### Exercise instructions
Within the records below is a range that opens at the line with "(529, 155) = (347, 222): yellow" and closes at the line with "(707, 215) = (495, 298): white". Return that range word for word, both ends included, and only that range.

/---

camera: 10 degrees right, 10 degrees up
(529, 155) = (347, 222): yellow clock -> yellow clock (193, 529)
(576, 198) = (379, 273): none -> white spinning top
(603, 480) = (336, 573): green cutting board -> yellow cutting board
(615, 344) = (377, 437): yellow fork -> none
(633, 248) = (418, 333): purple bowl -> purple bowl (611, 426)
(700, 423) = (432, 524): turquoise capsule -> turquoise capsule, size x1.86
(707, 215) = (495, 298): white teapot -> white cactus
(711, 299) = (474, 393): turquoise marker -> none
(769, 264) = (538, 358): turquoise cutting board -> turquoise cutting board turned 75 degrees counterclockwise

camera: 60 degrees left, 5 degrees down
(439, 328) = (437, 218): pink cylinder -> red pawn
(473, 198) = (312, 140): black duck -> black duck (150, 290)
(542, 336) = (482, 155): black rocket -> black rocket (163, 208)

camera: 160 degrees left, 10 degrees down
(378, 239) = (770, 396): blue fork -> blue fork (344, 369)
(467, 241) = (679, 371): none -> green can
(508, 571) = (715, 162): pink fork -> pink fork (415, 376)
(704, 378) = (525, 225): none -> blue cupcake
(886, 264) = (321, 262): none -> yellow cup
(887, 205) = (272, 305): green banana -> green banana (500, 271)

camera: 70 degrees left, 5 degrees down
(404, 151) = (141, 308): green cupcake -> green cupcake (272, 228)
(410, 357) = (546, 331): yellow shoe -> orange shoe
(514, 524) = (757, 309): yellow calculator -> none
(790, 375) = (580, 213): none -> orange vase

\---

### Solution to the exercise
(529, 155) = (347, 222): yellow clock -> yellow clock (193, 529)
(576, 198) = (379, 273): none -> white spinning top
(603, 480) = (336, 573): green cutting board -> yellow cutting board
(615, 344) = (377, 437): yellow fork -> none
(633, 248) = (418, 333): purple bowl -> purple bowl (611, 426)
(700, 423) = (432, 524): turquoise capsule -> turquoise capsule, size x1.86
(707, 215) = (495, 298): white teapot -> white cactus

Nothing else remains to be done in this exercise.